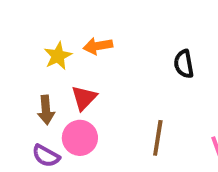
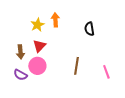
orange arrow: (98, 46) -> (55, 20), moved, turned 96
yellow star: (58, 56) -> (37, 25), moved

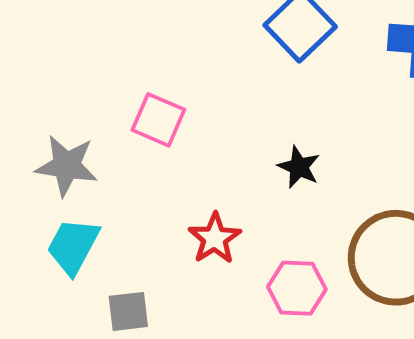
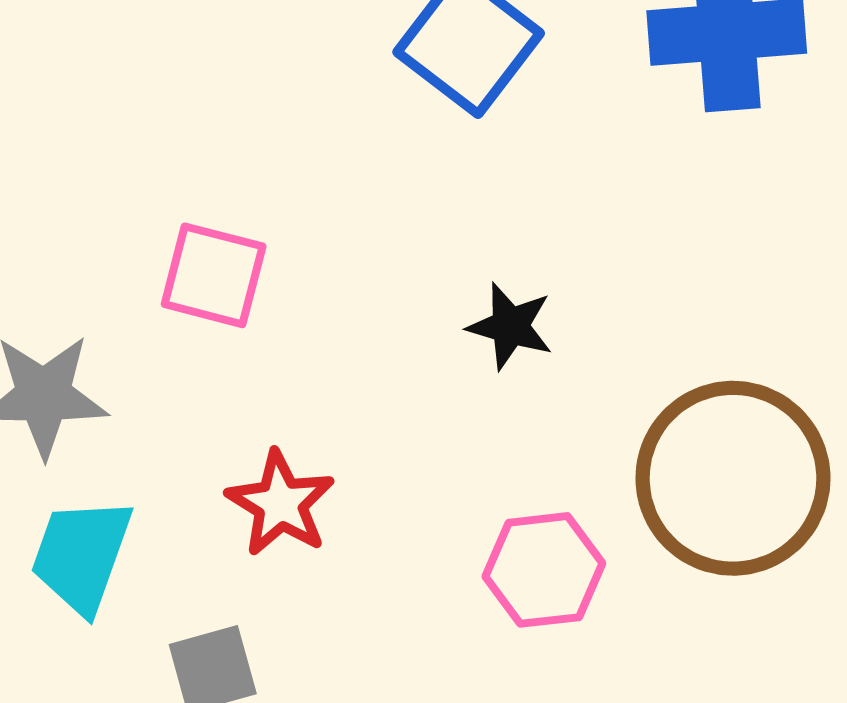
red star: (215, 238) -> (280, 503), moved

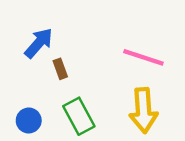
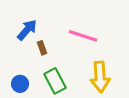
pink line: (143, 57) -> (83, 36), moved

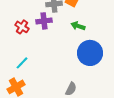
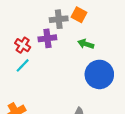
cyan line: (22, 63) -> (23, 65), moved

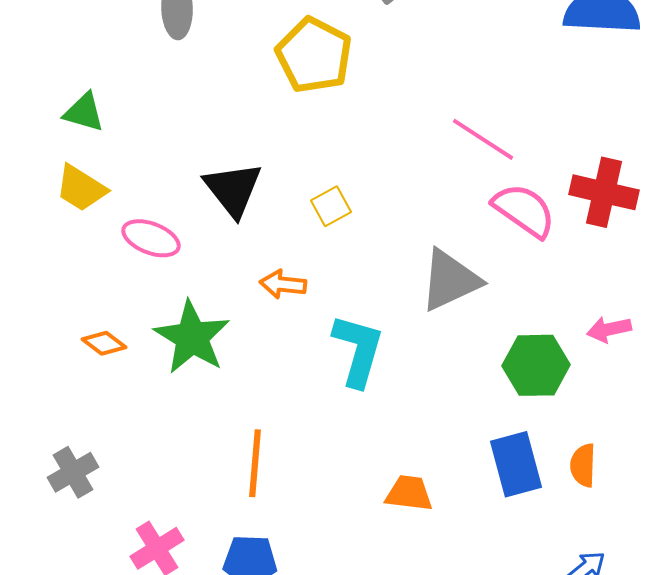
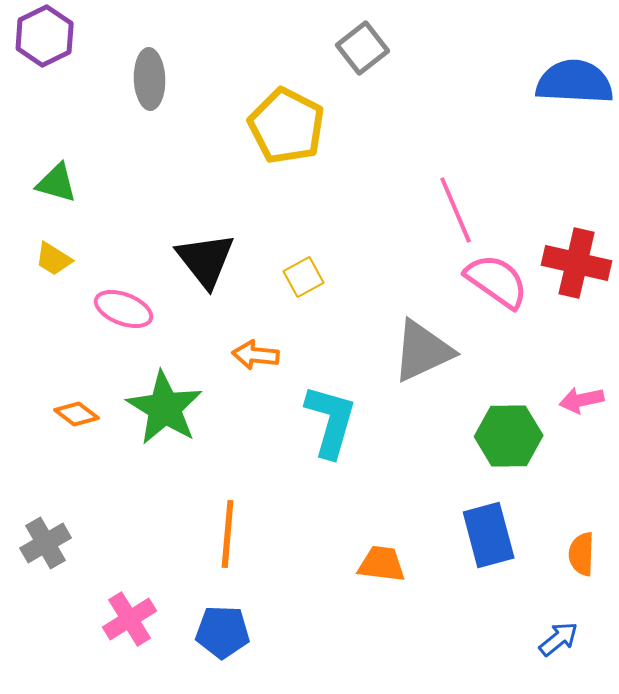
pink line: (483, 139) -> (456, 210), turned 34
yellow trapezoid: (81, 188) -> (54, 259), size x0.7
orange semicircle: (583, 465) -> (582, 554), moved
==============================
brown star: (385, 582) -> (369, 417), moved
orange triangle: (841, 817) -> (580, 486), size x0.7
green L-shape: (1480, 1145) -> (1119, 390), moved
==============================
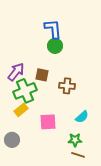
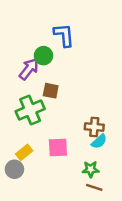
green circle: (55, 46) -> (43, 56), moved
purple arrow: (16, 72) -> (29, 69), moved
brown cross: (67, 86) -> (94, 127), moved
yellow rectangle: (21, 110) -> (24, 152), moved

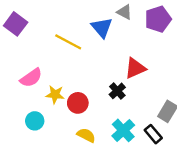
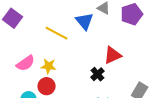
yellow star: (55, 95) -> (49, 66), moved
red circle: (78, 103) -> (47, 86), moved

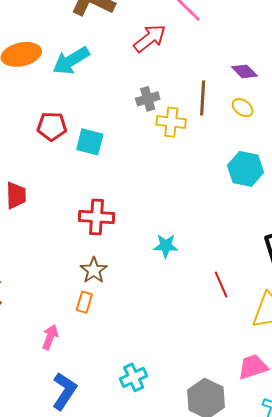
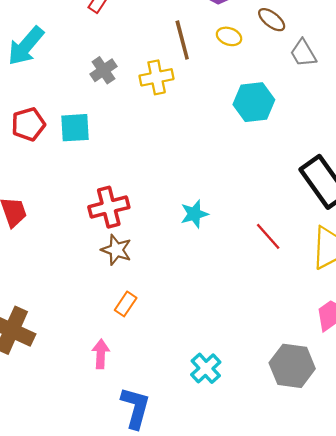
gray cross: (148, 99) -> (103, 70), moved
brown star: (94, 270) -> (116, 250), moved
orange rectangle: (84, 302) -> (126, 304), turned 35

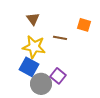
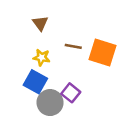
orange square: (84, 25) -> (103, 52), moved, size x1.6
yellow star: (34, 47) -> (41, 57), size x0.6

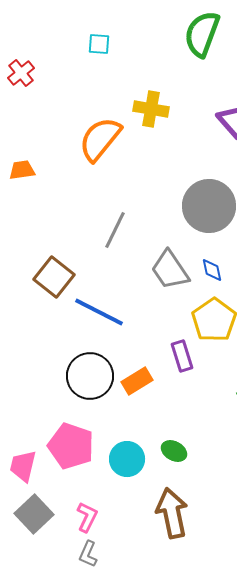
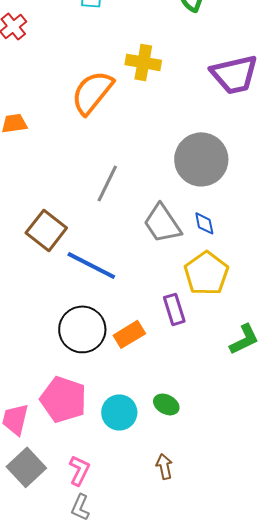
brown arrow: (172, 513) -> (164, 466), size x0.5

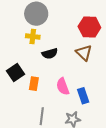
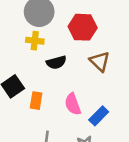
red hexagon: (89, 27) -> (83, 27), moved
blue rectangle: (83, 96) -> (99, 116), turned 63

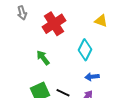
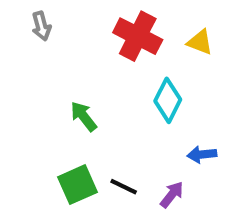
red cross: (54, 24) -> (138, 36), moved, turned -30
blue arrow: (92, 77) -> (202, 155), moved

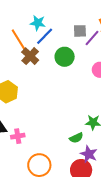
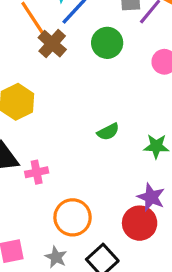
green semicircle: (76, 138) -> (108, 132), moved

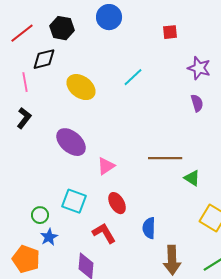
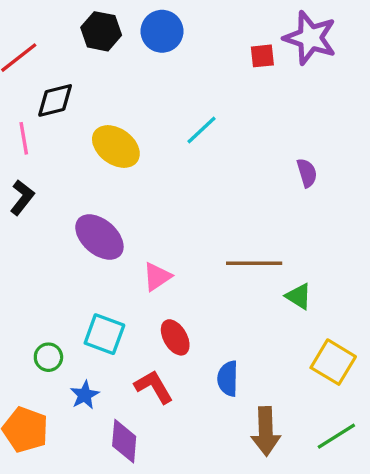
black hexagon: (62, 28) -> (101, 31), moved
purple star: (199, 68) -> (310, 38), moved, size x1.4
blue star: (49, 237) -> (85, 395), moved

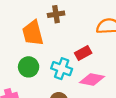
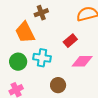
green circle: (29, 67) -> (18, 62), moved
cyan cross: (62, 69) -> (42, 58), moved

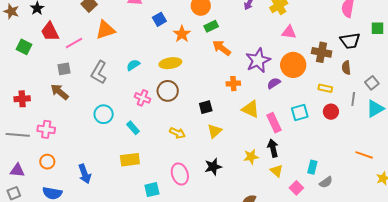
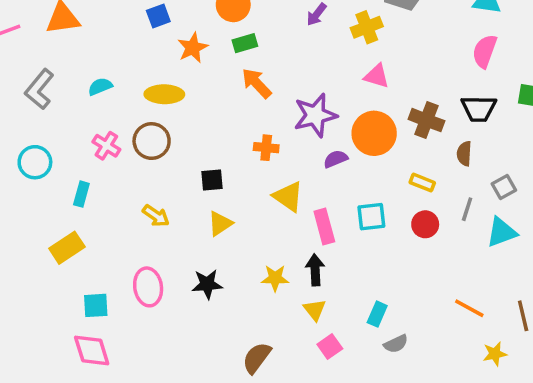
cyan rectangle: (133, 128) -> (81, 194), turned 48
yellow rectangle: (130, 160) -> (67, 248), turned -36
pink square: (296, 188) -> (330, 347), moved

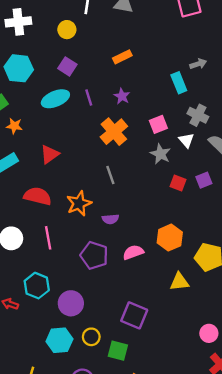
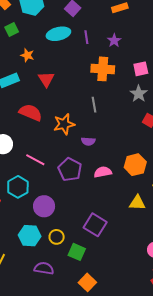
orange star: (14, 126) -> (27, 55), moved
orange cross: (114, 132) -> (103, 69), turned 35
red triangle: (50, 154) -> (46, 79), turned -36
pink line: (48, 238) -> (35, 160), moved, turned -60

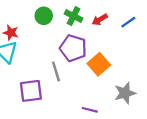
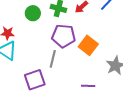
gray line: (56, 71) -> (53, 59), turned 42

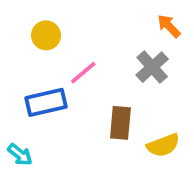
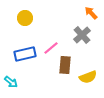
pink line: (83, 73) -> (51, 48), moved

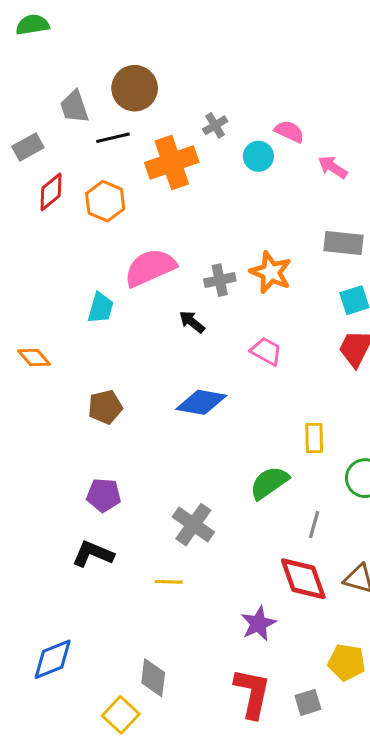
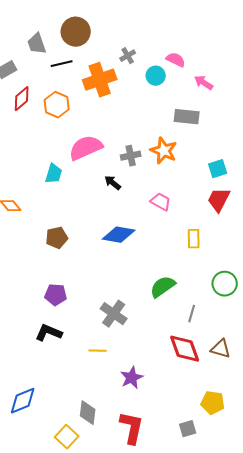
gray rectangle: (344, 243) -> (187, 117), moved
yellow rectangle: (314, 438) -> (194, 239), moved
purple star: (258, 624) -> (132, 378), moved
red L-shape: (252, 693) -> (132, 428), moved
==============================
**TASK:** From the entries above, copy exactly the lines starting at the one with "orange arrow: (98, 46)" and stopping at the one with "orange semicircle: (583, 465)", keeping both ends. Drop the pictures.

**WRITTEN RESPONSE:**
orange arrow: (98, 46) -> (55, 20), moved, turned 96
yellow star: (58, 56) -> (37, 25), moved

red star: (215, 238) -> (280, 503), moved

pink line: (143, 57) -> (83, 36), moved

cyan line: (22, 63) -> (23, 65), moved

pink line: (483, 139) -> (456, 210), turned 34
yellow trapezoid: (81, 188) -> (54, 259), size x0.7
orange semicircle: (583, 465) -> (582, 554), moved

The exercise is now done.